[Start of Attachment]

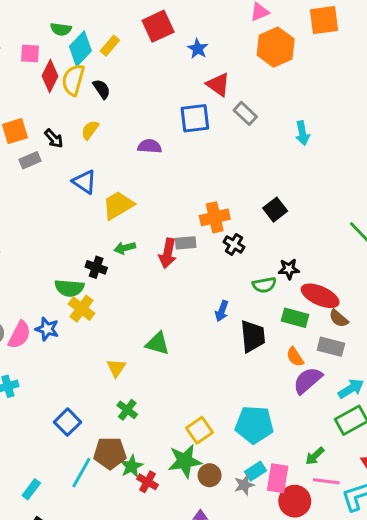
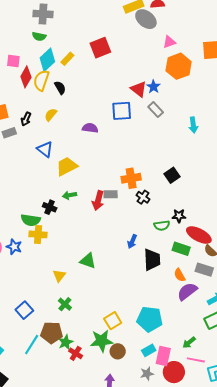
green semicircle: (61, 29) -> (39, 36), moved
blue star: (198, 49) -> (153, 87), moved
black arrow: (54, 139) -> (26, 119), turned 64
yellow cross: (82, 309) -> (38, 234), turned -36
gray star: (244, 485) -> (147, 374), moved

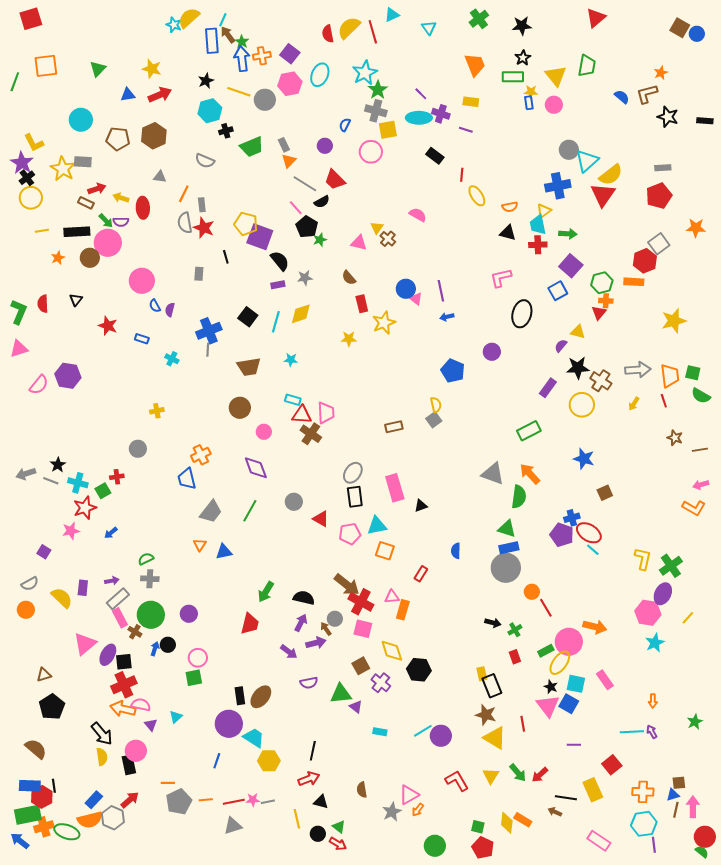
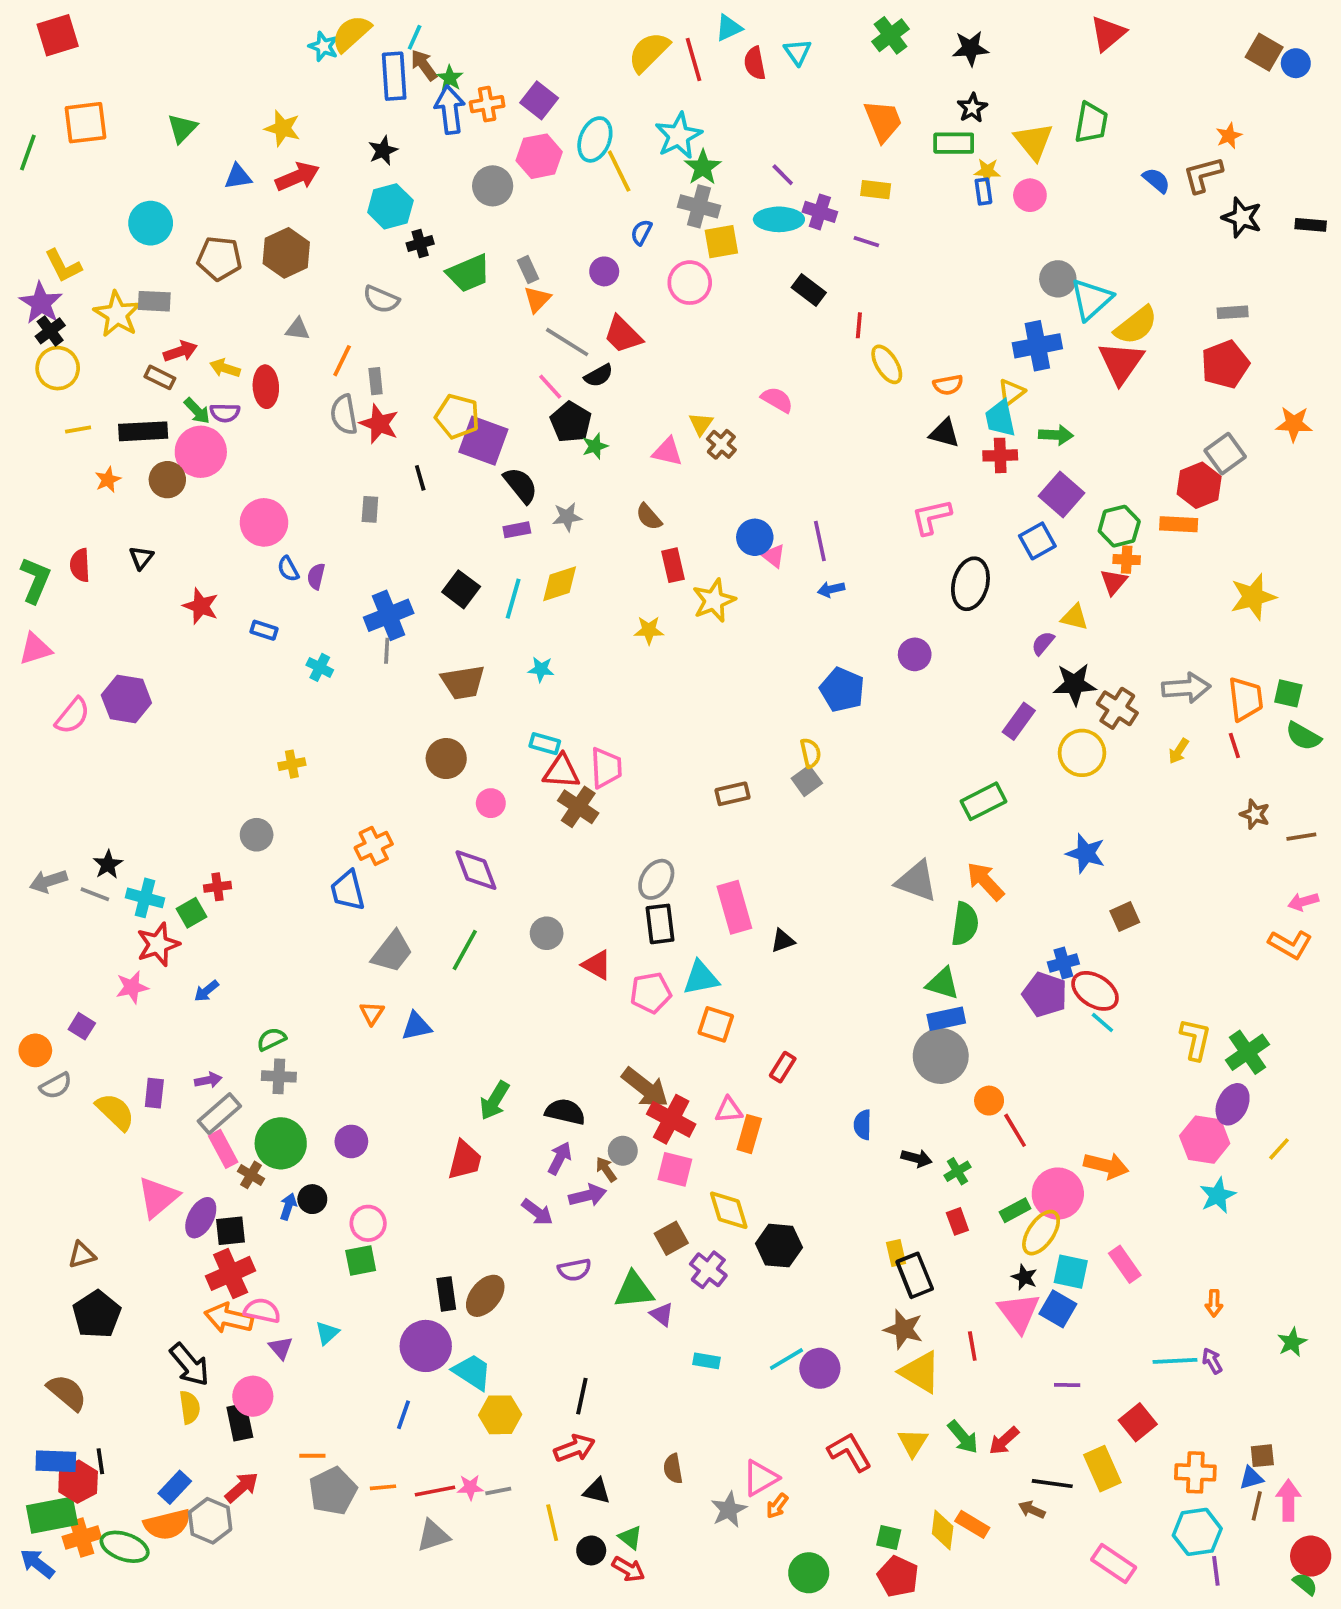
red semicircle: (328, 34) -> (755, 63), moved
yellow line: (239, 92) -> (619, 171), moved, turned 45
blue semicircle: (456, 551) -> (863, 1125), moved
orange circle: (26, 610) -> (35, 1050), moved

[End of Attachment]

Your assignment. Write out exactly the lines from the line that contains "yellow cross: (82, 309)" to the last line of the material above, both included; pictures do not belong in the copy.

Response for this exercise.
yellow cross: (82, 309) -> (38, 234), turned -36
gray star: (244, 485) -> (147, 374), moved

red semicircle: (328, 34) -> (755, 63), moved
yellow line: (239, 92) -> (619, 171), moved, turned 45
blue semicircle: (456, 551) -> (863, 1125), moved
orange circle: (26, 610) -> (35, 1050), moved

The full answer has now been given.